> **ACTIVITY**:
Once the line containing "black brick D6" has been copied, stop; copy every line before it exactly, beginning with the first line of the material below.

- - - - -

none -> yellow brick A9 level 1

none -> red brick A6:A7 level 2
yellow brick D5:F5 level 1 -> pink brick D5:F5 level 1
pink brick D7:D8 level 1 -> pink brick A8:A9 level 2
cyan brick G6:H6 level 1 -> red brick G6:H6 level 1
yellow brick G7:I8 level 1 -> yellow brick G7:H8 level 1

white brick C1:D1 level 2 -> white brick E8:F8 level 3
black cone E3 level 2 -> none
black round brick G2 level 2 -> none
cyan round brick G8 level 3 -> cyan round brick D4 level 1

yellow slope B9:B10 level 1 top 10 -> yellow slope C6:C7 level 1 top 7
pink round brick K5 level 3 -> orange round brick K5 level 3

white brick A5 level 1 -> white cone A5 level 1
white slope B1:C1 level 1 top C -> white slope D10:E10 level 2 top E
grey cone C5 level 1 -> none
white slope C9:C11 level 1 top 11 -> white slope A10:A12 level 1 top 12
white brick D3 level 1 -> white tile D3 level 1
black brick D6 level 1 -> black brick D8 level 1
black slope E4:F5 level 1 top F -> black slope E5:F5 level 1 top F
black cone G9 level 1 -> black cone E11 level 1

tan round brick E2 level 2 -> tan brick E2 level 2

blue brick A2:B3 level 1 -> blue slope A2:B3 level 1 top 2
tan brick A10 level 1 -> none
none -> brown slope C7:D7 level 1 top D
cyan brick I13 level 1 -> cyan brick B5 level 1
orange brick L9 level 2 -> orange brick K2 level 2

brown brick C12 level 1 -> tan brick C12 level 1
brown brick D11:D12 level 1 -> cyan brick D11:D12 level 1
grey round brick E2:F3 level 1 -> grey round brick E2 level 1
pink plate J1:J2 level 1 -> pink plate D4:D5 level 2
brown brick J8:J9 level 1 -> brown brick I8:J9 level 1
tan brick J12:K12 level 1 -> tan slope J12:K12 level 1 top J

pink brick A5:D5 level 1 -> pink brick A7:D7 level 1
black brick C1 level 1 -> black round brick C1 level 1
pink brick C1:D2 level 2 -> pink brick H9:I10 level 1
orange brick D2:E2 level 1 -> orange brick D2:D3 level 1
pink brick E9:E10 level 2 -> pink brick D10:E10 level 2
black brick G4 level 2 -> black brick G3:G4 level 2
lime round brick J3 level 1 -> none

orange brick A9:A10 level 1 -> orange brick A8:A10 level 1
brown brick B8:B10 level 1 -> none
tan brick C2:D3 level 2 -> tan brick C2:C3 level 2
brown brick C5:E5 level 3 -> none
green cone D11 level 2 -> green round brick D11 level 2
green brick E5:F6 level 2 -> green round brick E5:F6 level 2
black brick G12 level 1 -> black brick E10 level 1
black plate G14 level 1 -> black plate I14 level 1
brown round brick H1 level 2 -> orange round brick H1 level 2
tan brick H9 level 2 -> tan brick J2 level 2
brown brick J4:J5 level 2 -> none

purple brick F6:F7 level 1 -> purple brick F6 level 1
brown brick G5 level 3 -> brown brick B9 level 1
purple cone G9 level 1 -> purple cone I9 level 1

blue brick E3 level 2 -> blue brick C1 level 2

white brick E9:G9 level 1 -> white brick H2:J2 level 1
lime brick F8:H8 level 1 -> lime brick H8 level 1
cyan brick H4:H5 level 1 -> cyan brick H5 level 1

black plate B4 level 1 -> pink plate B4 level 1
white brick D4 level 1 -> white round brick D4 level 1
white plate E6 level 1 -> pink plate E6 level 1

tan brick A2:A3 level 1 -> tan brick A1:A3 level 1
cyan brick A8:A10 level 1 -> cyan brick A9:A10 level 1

- - - - -

> **EXERCISE RESULT**:
none -> yellow brick A9 level 1

none -> red brick A6:A7 level 2
yellow brick D5:F5 level 1 -> pink brick D5:F5 level 1
pink brick D7:D8 level 1 -> pink brick A8:A9 level 2
cyan brick G6:H6 level 1 -> red brick G6:H6 level 1
yellow brick G7:I8 level 1 -> yellow brick G7:H8 level 1

white brick C1:D1 level 2 -> white brick E8:F8 level 3
black cone E3 level 2 -> none
black round brick G2 level 2 -> none
cyan round brick G8 level 3 -> cyan round brick D4 level 1

yellow slope B9:B10 level 1 top 10 -> yellow slope C6:C7 level 1 top 7
pink round brick K5 level 3 -> orange round brick K5 level 3

white brick A5 level 1 -> white cone A5 level 1
white slope B1:C1 level 1 top C -> white slope D10:E10 level 2 top E
grey cone C5 level 1 -> none
white slope C9:C11 level 1 top 11 -> white slope A10:A12 level 1 top 12
white brick D3 level 1 -> white tile D3 level 1
black brick D6 level 1 -> black brick D8 level 1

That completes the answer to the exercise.